_Entries provided:_
Start of Block

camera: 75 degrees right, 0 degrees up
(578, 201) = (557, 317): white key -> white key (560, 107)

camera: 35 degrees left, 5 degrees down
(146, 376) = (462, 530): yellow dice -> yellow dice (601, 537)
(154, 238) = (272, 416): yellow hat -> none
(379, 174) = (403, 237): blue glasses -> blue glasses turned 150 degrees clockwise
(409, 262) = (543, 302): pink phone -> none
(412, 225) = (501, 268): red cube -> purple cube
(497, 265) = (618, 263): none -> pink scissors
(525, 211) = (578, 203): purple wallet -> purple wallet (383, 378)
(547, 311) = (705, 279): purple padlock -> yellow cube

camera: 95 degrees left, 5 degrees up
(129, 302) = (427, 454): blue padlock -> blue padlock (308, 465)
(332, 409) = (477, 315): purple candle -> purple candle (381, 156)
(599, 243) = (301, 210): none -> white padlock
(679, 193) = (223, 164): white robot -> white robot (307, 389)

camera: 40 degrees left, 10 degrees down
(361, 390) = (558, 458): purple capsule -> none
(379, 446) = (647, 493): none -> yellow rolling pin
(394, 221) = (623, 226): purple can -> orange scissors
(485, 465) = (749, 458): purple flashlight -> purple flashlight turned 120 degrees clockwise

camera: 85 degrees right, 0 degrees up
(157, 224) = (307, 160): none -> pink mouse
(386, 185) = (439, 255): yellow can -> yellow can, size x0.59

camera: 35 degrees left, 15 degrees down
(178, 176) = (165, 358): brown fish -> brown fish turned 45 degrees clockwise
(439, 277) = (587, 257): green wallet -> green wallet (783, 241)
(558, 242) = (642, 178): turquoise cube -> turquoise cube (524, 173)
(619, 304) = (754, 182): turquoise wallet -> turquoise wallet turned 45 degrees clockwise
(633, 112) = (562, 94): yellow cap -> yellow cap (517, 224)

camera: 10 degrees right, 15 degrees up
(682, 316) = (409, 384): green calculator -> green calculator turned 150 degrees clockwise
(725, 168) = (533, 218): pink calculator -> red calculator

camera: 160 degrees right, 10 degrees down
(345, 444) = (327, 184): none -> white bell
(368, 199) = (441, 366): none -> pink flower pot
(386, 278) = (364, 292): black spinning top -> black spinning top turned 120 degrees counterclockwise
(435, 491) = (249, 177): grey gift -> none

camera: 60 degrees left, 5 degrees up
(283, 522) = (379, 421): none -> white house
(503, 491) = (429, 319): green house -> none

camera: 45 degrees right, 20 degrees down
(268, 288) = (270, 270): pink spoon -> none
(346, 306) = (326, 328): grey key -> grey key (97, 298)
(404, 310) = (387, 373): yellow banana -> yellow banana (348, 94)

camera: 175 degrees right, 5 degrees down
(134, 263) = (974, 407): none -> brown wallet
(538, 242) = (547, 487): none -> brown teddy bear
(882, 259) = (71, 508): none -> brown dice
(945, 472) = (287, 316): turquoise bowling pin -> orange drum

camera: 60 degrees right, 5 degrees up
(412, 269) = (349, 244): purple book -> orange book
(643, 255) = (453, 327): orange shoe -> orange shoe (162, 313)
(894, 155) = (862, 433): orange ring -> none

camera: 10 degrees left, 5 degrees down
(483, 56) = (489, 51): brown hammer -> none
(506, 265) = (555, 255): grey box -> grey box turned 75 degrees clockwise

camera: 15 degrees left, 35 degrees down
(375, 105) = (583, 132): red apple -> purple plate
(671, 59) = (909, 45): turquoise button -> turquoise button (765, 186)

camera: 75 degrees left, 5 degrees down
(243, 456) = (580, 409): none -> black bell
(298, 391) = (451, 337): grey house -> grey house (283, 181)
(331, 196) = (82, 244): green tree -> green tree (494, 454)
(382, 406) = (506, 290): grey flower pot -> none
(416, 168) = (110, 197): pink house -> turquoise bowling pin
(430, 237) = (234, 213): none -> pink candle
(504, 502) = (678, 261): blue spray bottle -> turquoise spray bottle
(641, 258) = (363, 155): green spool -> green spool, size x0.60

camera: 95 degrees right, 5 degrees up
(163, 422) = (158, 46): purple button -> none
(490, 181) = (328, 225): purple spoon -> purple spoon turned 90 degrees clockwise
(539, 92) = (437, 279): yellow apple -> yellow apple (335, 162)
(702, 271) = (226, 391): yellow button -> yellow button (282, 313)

End of Block

_What is needed:_
Looking at the records above, return exactly the lines from the line with "(134, 263) = (974, 407): none -> brown wallet" to the line with "camera: 15 degrees left, 35 degrees down", both ends included.

_Solution to this exercise:_
(134, 263) = (974, 407): none -> brown wallet
(538, 242) = (547, 487): none -> brown teddy bear
(882, 259) = (71, 508): none -> brown dice
(945, 472) = (287, 316): turquoise bowling pin -> orange drum

camera: 60 degrees right, 5 degrees up
(412, 269) = (349, 244): purple book -> orange book
(643, 255) = (453, 327): orange shoe -> orange shoe (162, 313)
(894, 155) = (862, 433): orange ring -> none

camera: 10 degrees left, 5 degrees down
(483, 56) = (489, 51): brown hammer -> none
(506, 265) = (555, 255): grey box -> grey box turned 75 degrees clockwise

camera: 15 degrees left, 35 degrees down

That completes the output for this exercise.